WHAT THE TASK ASKS: Nothing but a number should be written: the count of lines below that contain "Activity".

Stored dataset items:
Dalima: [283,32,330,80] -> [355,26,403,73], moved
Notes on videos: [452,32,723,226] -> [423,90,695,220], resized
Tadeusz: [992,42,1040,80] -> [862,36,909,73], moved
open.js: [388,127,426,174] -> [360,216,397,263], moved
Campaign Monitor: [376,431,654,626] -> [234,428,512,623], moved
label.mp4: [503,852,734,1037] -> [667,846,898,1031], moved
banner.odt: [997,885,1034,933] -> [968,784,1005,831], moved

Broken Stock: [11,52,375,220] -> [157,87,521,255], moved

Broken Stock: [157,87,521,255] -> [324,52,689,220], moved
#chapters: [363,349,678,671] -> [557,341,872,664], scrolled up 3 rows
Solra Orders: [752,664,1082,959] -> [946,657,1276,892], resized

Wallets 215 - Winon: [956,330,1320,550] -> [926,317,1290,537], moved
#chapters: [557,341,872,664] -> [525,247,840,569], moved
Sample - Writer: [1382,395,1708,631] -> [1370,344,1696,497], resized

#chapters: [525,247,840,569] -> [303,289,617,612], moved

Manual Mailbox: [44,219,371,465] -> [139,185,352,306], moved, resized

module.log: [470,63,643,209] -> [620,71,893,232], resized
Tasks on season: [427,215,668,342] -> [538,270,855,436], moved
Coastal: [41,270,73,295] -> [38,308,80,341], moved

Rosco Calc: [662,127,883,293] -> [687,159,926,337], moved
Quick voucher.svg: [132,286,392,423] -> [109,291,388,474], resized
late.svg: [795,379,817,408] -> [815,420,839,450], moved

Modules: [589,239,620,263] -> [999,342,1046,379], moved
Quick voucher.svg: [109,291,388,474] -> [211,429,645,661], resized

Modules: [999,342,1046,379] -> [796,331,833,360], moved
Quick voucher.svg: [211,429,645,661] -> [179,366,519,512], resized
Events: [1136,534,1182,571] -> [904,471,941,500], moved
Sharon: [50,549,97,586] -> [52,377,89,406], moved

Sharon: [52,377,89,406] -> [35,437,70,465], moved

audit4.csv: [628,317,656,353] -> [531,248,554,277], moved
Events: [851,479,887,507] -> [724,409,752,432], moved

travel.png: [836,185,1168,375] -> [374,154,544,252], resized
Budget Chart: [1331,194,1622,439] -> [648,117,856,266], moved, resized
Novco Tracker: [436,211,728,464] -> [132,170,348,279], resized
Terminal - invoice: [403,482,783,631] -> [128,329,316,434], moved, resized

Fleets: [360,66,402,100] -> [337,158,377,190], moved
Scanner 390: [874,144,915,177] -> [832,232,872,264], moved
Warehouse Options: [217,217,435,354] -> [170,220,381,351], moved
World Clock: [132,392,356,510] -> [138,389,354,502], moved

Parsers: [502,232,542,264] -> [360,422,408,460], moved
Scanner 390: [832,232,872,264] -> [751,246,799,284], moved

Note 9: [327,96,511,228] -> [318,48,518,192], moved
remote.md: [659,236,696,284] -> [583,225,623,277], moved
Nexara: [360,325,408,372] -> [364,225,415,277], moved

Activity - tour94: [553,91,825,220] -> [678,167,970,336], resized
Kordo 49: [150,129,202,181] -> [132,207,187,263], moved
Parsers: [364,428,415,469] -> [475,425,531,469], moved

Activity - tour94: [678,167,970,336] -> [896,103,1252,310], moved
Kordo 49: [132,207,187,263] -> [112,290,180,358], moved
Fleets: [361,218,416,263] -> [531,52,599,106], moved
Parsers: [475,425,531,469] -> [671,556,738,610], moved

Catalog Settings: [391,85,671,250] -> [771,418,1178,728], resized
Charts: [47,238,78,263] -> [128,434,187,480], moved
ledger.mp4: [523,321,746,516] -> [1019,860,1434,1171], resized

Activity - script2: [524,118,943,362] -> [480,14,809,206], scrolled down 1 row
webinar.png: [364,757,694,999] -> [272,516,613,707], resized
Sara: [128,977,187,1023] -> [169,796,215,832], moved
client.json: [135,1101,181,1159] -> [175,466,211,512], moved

ANSWER FOR THE TASK: 3